Supplied material ▸
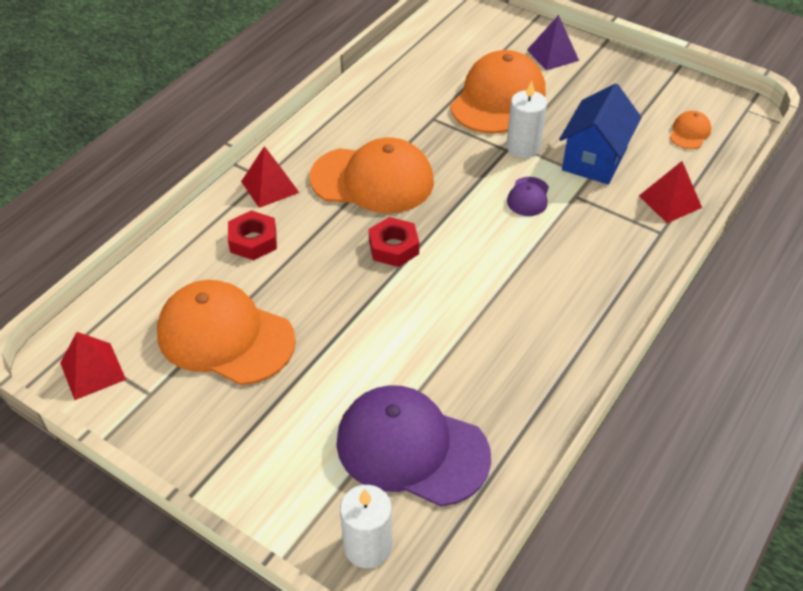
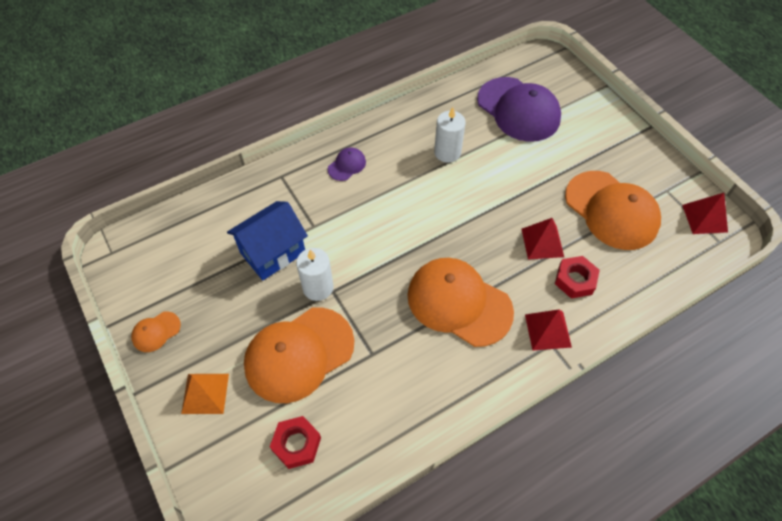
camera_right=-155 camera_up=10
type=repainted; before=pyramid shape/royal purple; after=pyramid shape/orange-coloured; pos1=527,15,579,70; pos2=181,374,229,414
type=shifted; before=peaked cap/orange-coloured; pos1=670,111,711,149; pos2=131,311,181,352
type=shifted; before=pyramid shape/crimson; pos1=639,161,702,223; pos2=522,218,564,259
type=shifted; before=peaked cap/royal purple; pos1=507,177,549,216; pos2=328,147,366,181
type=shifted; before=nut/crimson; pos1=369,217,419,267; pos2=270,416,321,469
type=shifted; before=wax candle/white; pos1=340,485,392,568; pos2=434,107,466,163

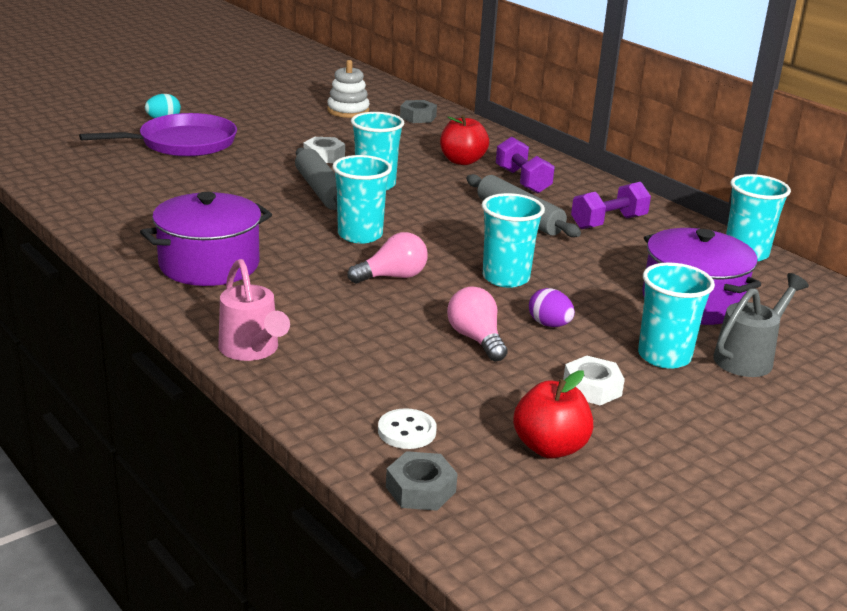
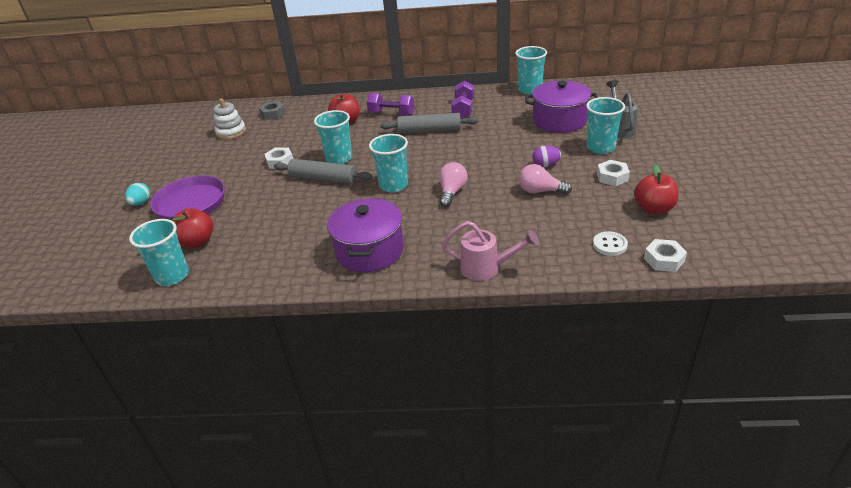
camera_right=-45 camera_up=10
type=shifted; before=beaker/turquoise; pos1=482,193,545,288; pos2=129,219,189,286
type=repainted; before=nut/gray; after=nut/white; pos1=386,451,458,511; pos2=644,239,687,272
type=new; after=apple fruit/crimson; pos2=172,208,213,248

What to do ▸ Transcribe nothing except the lines from the one with "camera_right=-45 camera_up=10" through the end of the data above, each exactly as it appears.

Exercise solution ▸
camera_right=-45 camera_up=10
type=shifted; before=beaker/turquoise; pos1=482,193,545,288; pos2=129,219,189,286
type=repainted; before=nut/gray; after=nut/white; pos1=386,451,458,511; pos2=644,239,687,272
type=new; after=apple fruit/crimson; pos2=172,208,213,248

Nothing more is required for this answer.